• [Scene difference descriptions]
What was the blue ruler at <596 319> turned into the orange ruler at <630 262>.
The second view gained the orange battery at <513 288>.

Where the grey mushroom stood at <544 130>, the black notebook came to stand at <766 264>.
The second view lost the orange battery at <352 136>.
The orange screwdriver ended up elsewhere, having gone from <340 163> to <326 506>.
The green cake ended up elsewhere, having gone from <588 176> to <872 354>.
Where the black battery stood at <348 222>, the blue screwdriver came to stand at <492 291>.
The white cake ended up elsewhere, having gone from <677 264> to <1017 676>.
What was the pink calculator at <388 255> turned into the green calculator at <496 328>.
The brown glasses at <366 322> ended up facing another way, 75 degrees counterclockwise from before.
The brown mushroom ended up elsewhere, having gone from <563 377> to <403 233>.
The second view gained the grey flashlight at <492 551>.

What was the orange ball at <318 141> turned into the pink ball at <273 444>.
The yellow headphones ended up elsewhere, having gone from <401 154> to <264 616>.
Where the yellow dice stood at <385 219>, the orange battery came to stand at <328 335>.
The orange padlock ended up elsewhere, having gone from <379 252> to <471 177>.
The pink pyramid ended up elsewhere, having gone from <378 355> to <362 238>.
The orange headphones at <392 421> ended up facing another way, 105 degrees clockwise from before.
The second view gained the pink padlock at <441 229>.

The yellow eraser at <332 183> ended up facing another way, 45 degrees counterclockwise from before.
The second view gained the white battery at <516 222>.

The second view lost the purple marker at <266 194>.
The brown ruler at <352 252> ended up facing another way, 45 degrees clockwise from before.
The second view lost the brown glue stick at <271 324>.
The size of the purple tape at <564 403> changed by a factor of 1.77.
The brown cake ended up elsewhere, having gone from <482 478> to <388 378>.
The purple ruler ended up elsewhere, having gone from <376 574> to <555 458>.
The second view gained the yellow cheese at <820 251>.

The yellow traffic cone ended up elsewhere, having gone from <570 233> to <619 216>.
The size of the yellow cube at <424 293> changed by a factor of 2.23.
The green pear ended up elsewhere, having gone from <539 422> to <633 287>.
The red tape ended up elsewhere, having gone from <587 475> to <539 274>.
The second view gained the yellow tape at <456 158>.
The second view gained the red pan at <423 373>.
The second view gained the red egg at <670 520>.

• [Work instruction] Beginning at the line that contains "The size of the yellow" and ending at the last line above, copy each line without any change.

• [Task solution]
The size of the yellow cube at <424 293> changed by a factor of 2.23.
The green pear ended up elsewhere, having gone from <539 422> to <633 287>.
The red tape ended up elsewhere, having gone from <587 475> to <539 274>.
The second view gained the yellow tape at <456 158>.
The second view gained the red pan at <423 373>.
The second view gained the red egg at <670 520>.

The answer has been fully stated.